Required work ->
Find the line below with "camera: 25 degrees right, 15 degrees down" and the line with "(650, 432) = (623, 322): turquoise". Output exactly those lines and everything between them, leaving out the pictures.

Recorded data ->
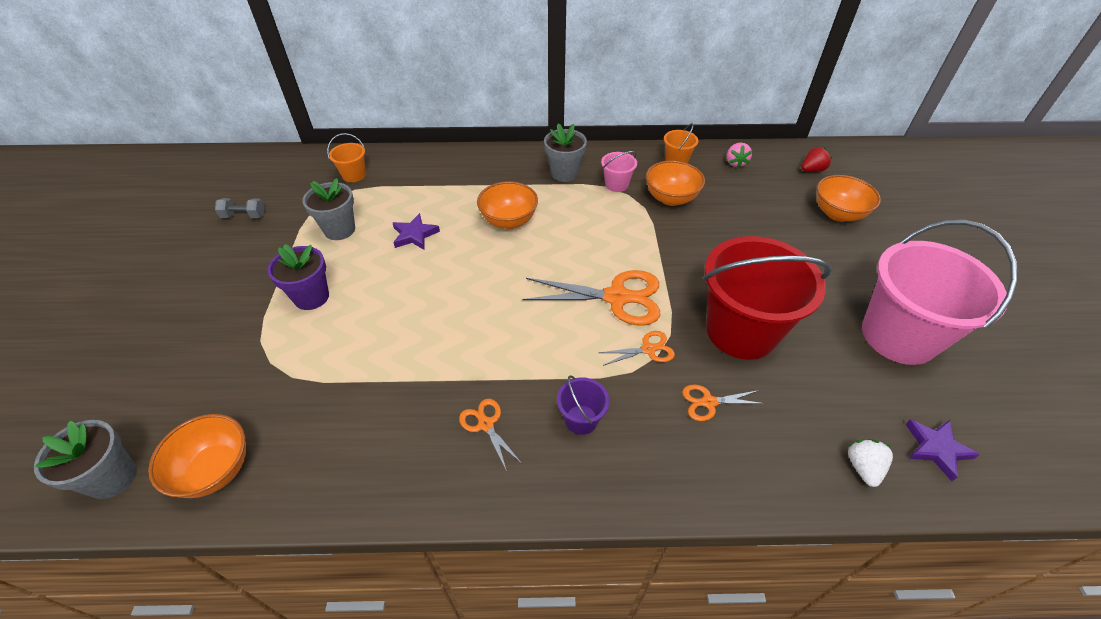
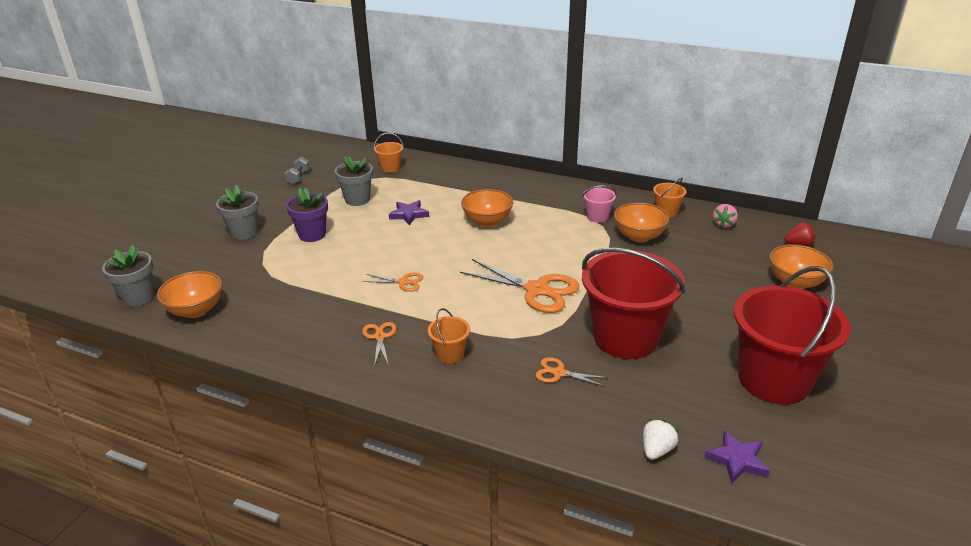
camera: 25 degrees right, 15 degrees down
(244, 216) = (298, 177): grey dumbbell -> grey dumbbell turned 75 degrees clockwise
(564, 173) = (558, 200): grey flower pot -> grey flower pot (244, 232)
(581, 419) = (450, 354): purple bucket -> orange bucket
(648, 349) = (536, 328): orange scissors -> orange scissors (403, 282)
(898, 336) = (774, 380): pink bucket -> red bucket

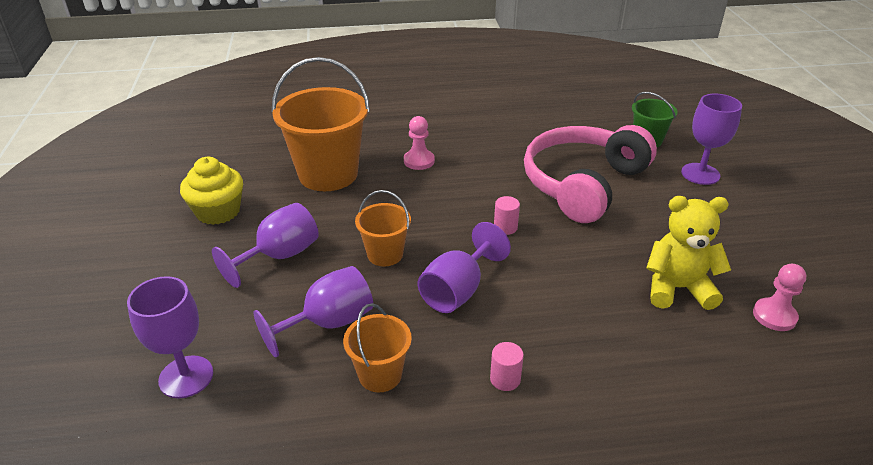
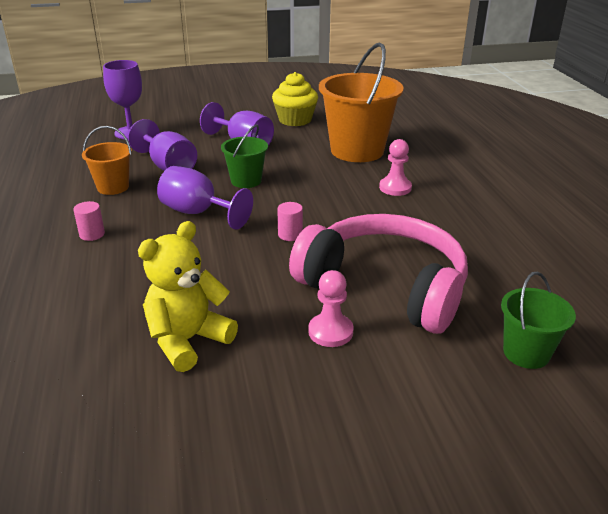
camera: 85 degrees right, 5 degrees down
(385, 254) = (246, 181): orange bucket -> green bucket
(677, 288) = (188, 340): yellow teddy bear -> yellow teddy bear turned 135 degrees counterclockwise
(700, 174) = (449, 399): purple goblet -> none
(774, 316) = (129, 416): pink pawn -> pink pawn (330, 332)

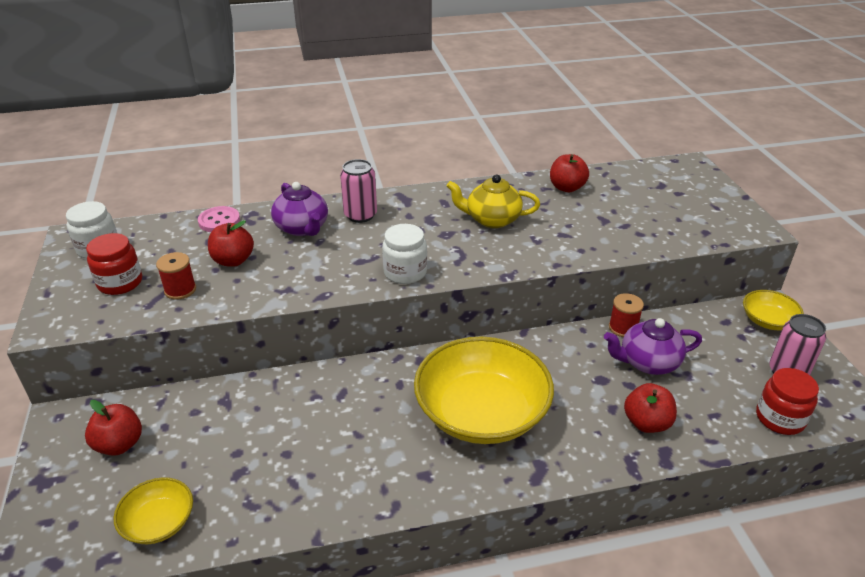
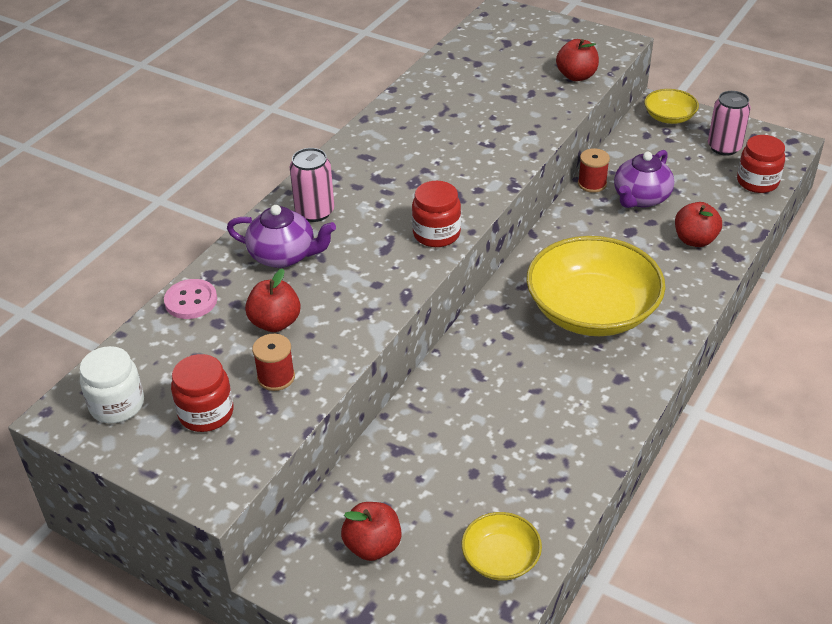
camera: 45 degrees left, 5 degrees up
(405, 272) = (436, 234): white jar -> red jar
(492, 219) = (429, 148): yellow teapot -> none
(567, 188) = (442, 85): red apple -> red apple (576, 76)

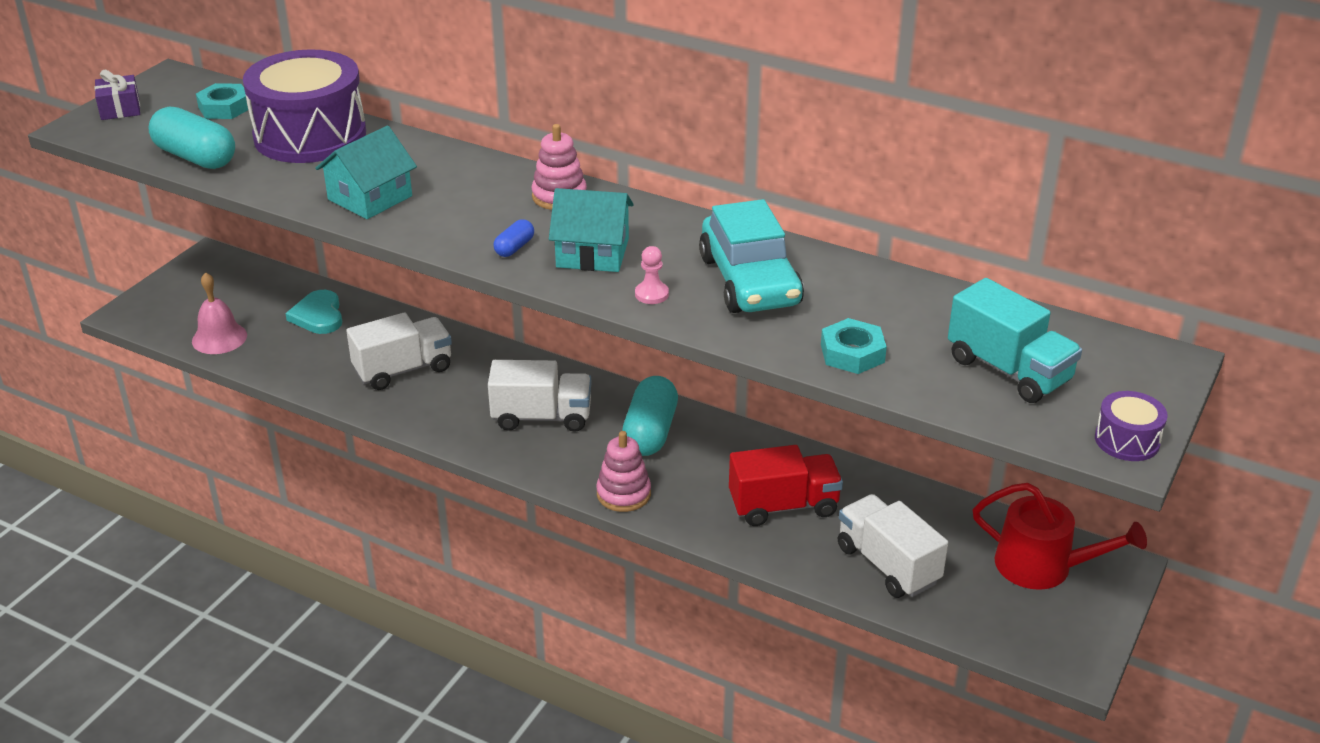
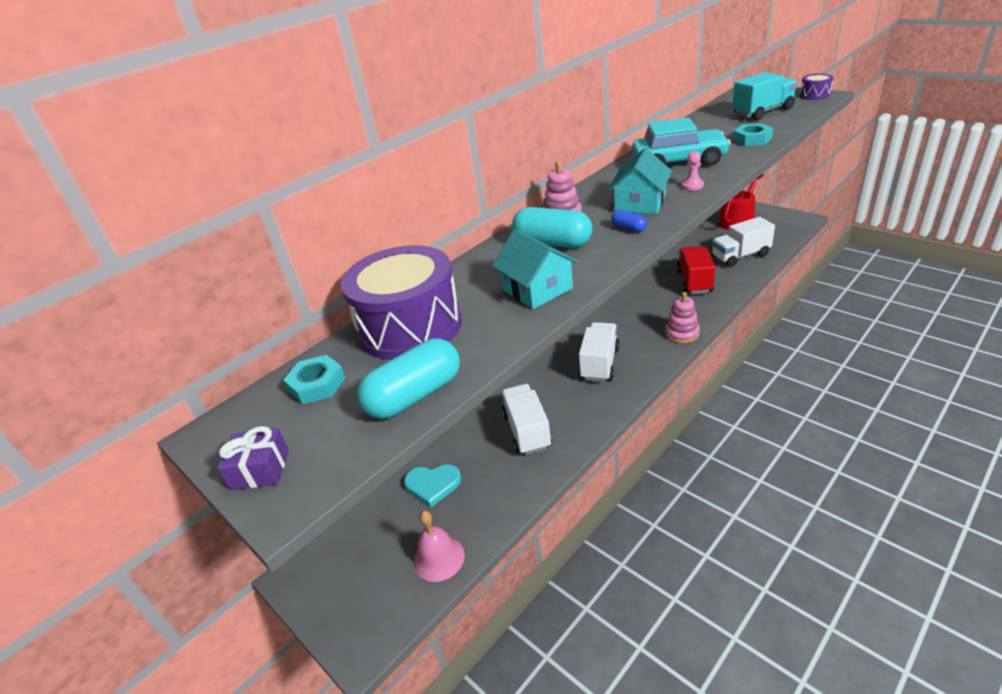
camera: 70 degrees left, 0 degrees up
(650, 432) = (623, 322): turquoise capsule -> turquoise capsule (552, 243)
--
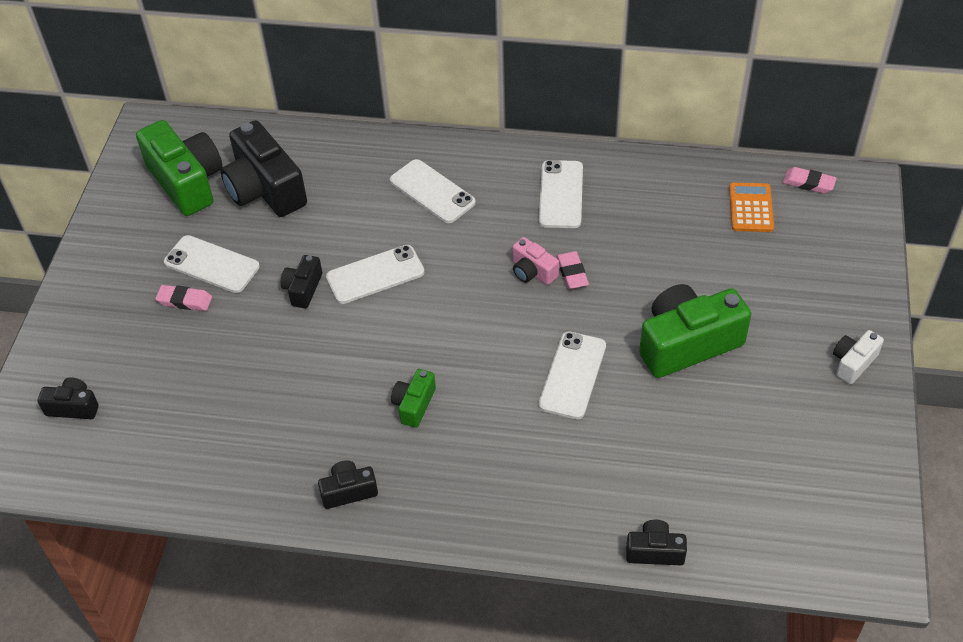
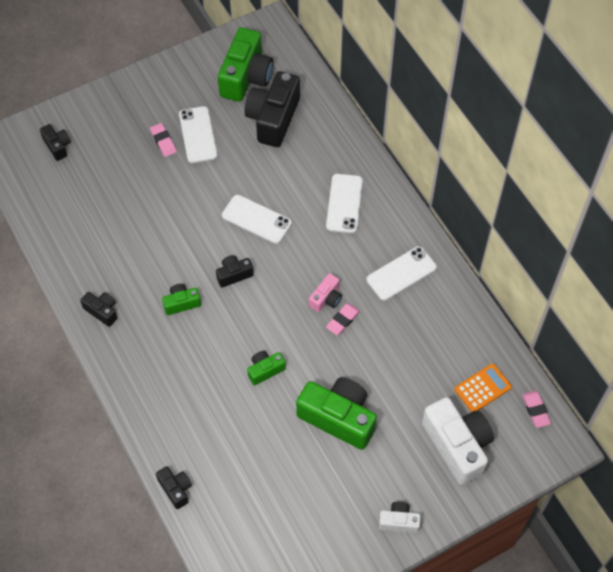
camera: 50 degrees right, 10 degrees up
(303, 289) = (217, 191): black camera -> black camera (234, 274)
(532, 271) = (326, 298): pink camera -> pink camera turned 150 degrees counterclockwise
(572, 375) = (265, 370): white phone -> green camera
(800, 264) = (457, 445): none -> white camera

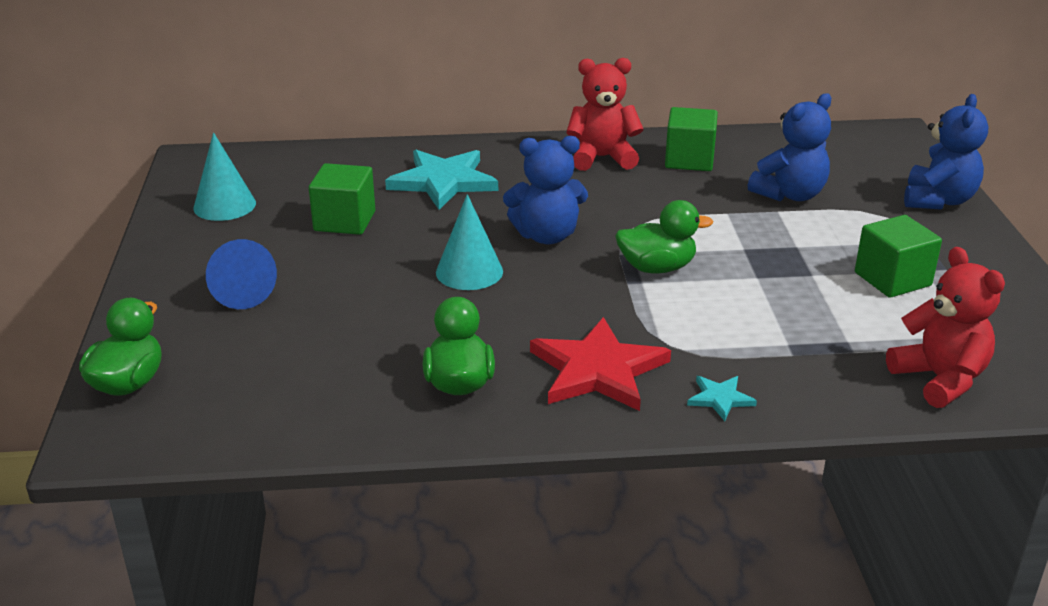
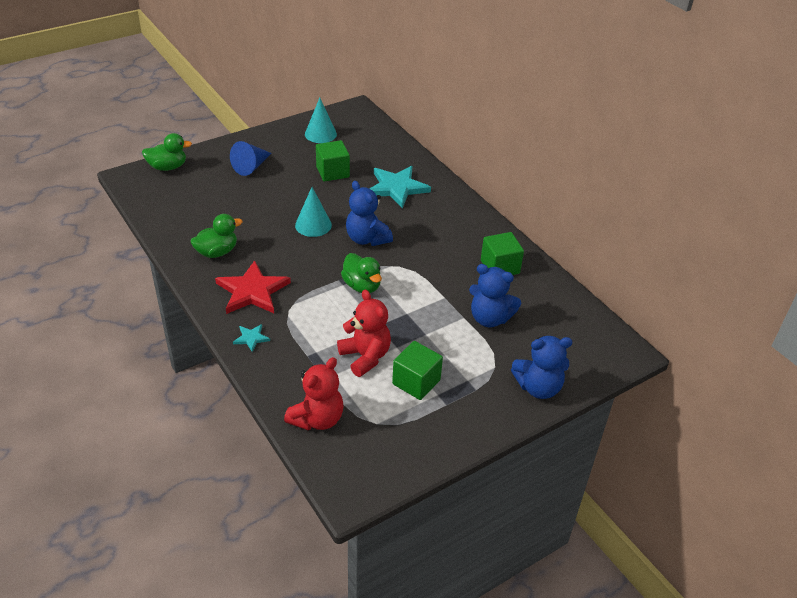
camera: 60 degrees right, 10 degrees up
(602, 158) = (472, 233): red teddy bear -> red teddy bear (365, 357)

Answer to this task ->
camera: 25 degrees right, 15 degrees down
(244, 216) = (298, 177): grey dumbbell -> grey dumbbell turned 75 degrees clockwise
(564, 173) = (558, 200): grey flower pot -> grey flower pot (244, 232)
(581, 419) = (450, 354): purple bucket -> orange bucket
(648, 349) = (536, 328): orange scissors -> orange scissors (403, 282)
(898, 336) = (774, 380): pink bucket -> red bucket

camera: 85 degrees right, 5 degrees down
(385, 254) = (246, 181): orange bucket -> green bucket
(677, 288) = (188, 340): yellow teddy bear -> yellow teddy bear turned 135 degrees counterclockwise
(700, 174) = (449, 399): purple goblet -> none
(774, 316) = (129, 416): pink pawn -> pink pawn (330, 332)

camera: 45 degrees left, 5 degrees up
(405, 272) = (436, 234): white jar -> red jar
(492, 219) = (429, 148): yellow teapot -> none
(567, 188) = (442, 85): red apple -> red apple (576, 76)

camera: 70 degrees left, 0 degrees up
(650, 432) = (623, 322): turquoise capsule -> turquoise capsule (552, 243)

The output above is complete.